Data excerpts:
#####

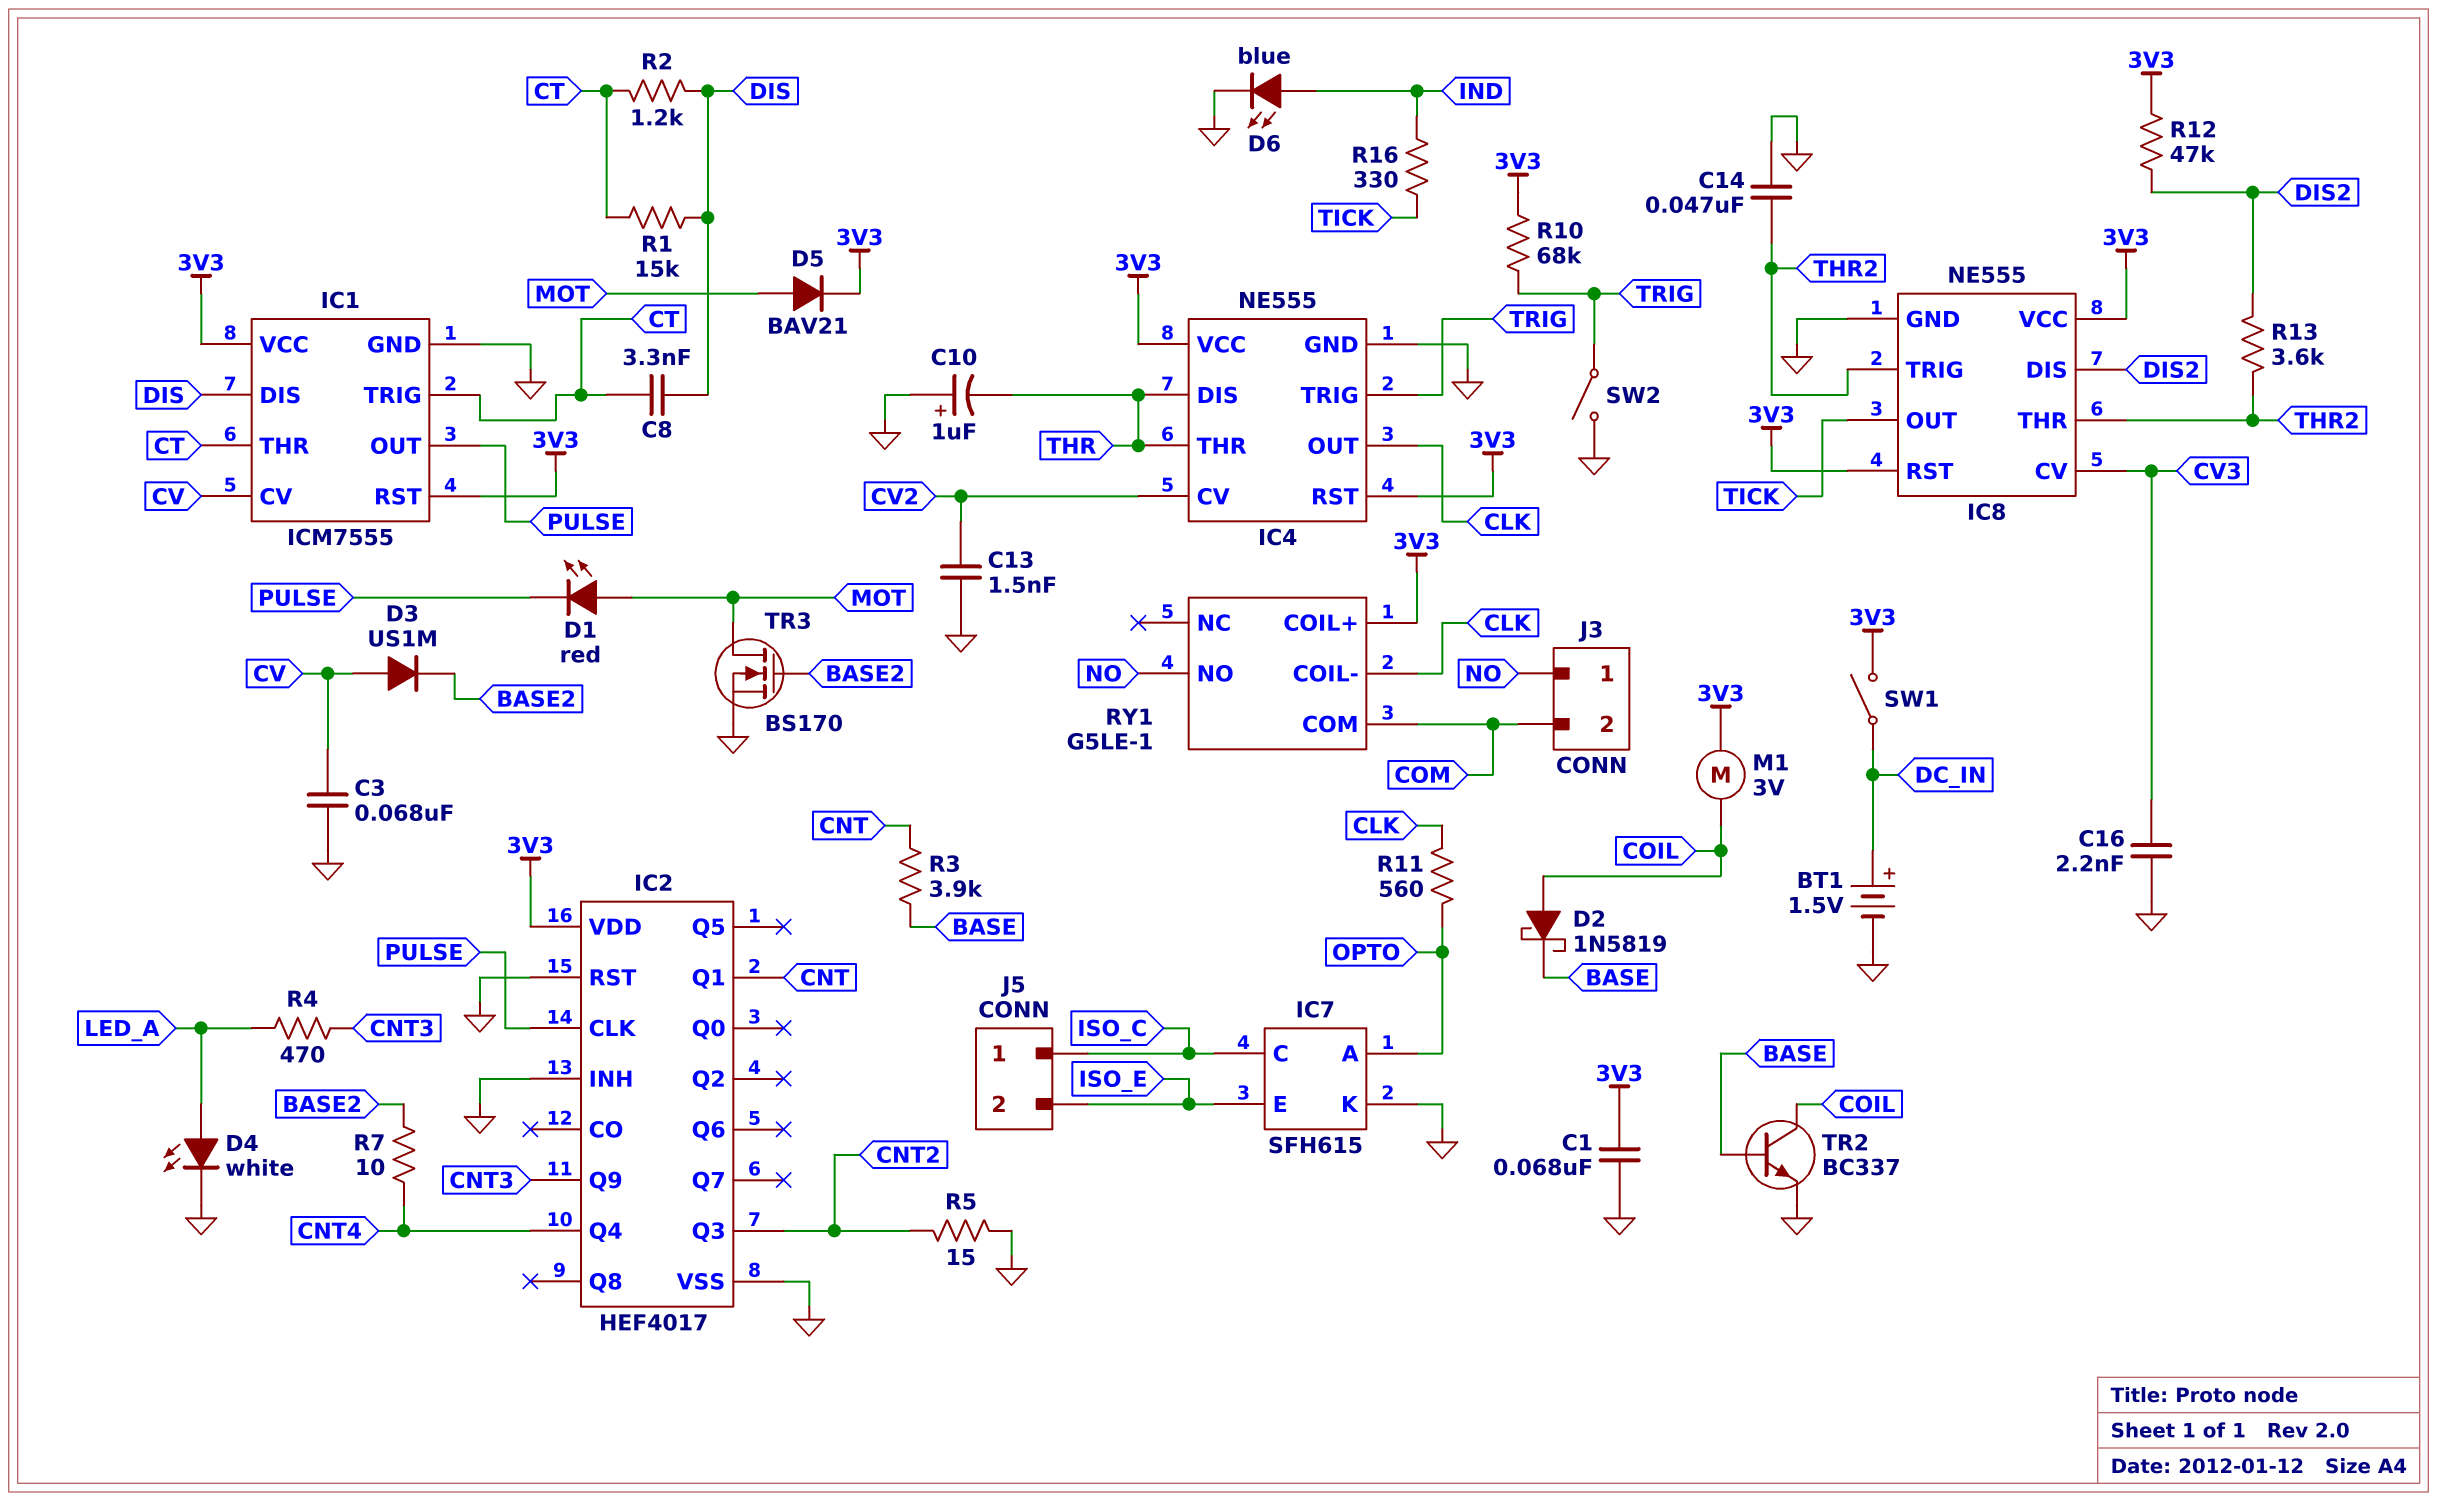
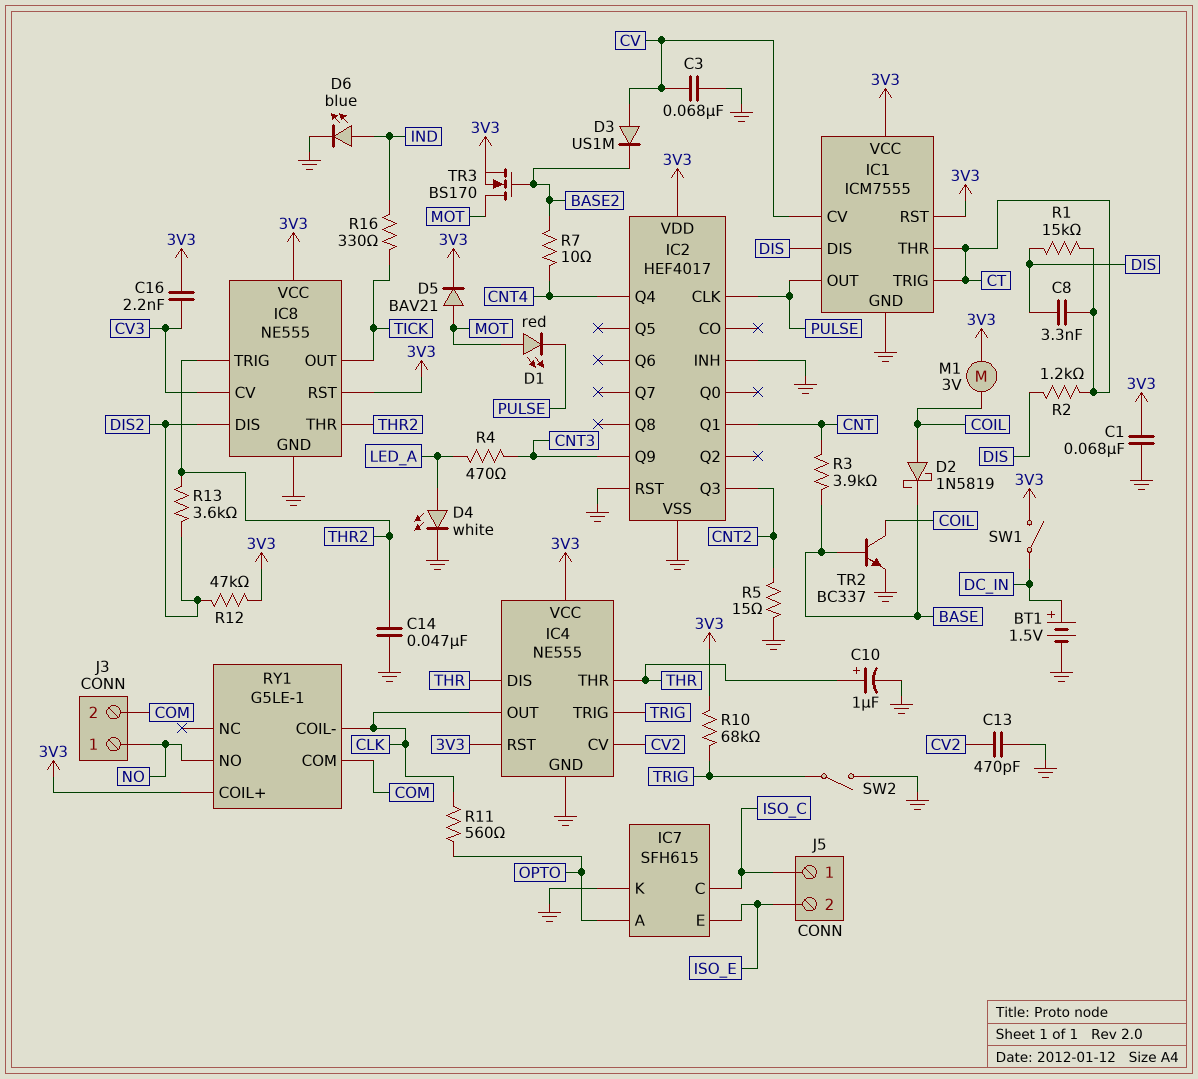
C10: 1uF (plus GND, minus THR) -> 1uF (plus THR, minus GND)
C13: 1.5nF (CV2, GND) -> 470pF (CV2, GND)
C16: 2.2nF (CV3, GND) -> 2.2nF (3V3, CV3)
TR3: NMOS BS170 (G BASE2, D MOT, S GND) -> NMOS BS170 (G BASE2, D MOT, S 3V3)

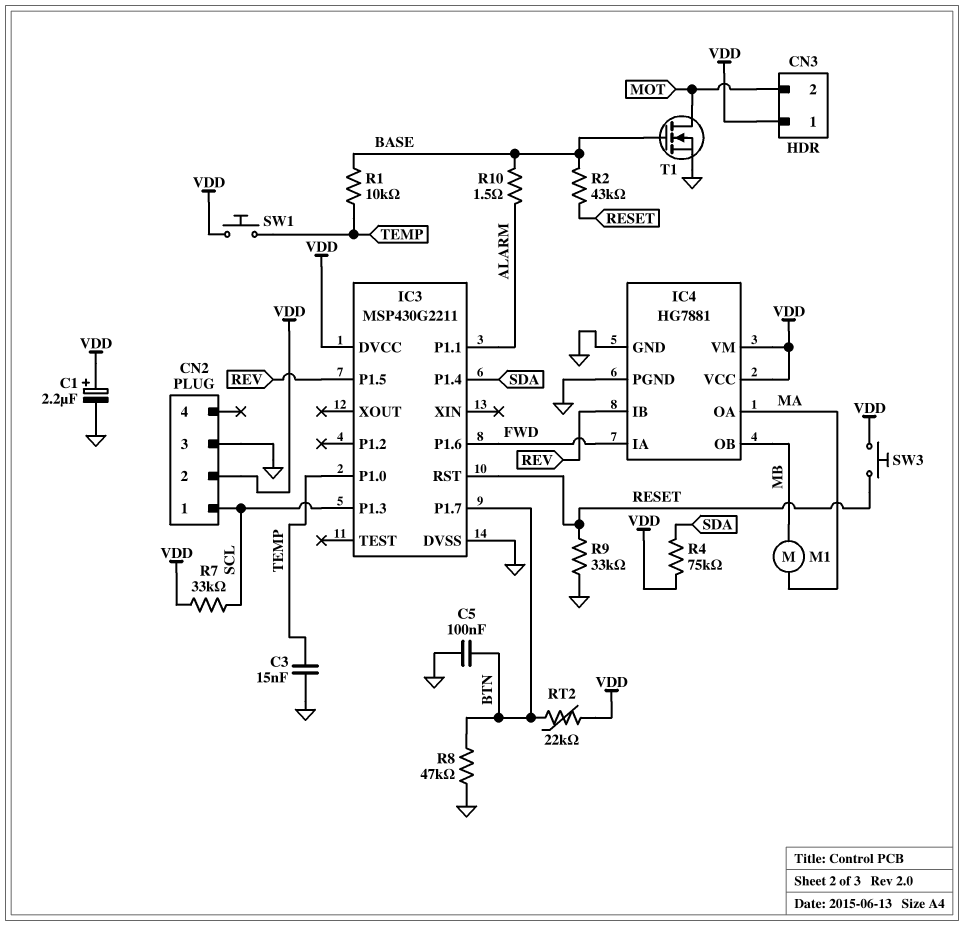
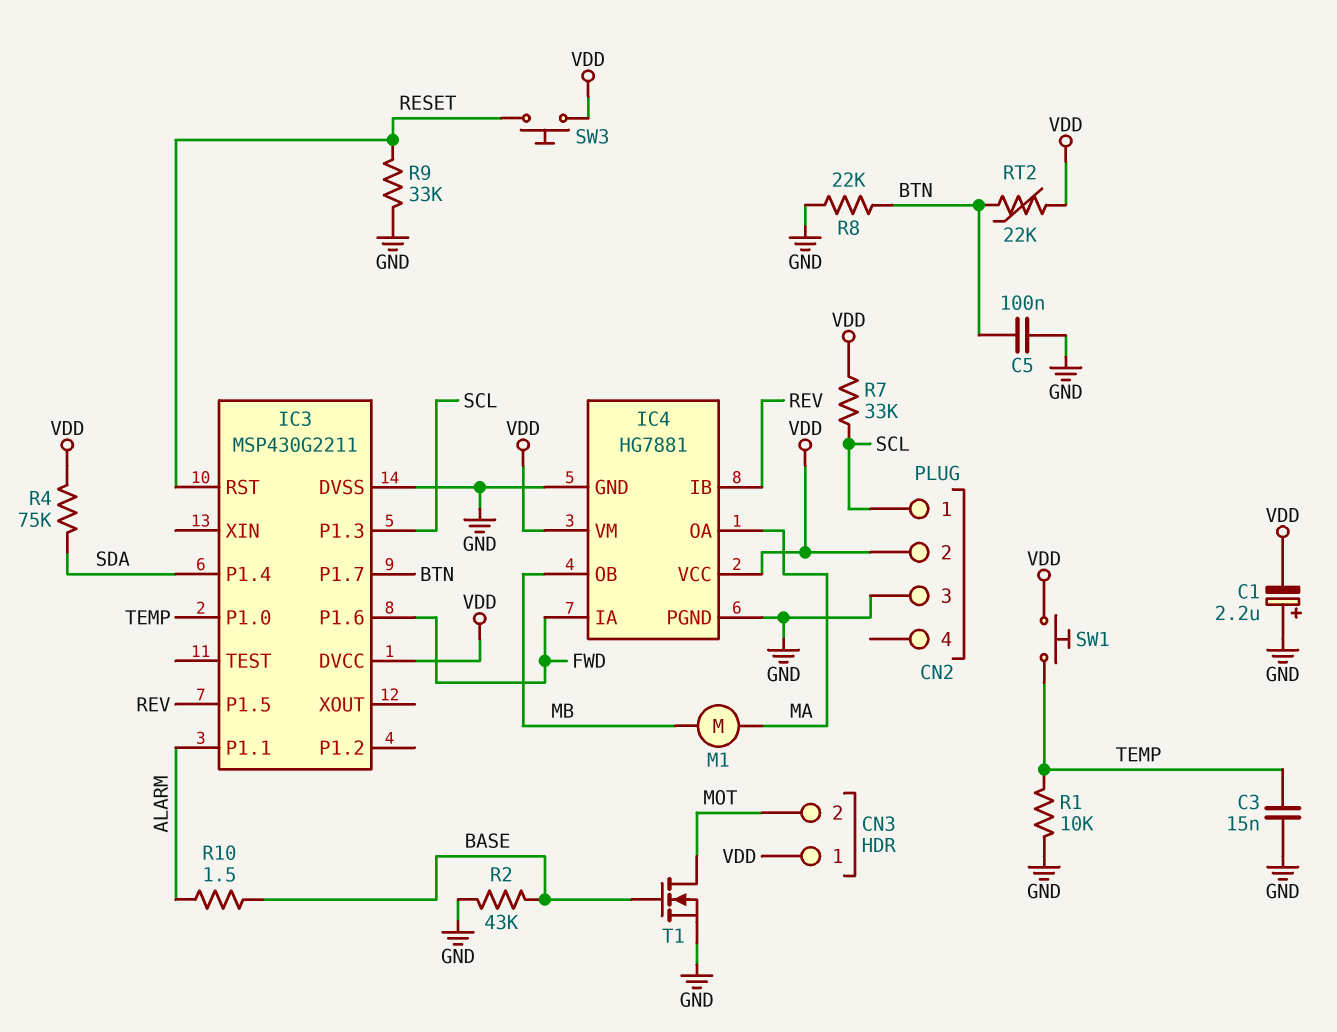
C1: 2.2uF (plus VDD, minus GND) -> 2.2uF (plus GND, minus VDD)
R1: 10k (BASE, TEMP) -> 10k (GND, TEMP)
R2: 43k (BASE, RESET) -> 43k (BASE, GND)
R8: 47k (BTN, GND) -> 22k (BTN, GND)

#####

What you should do | In how many lines of the data does the word "minus" appear? Respond with the number and nothing more.

Solution to this exercise | 2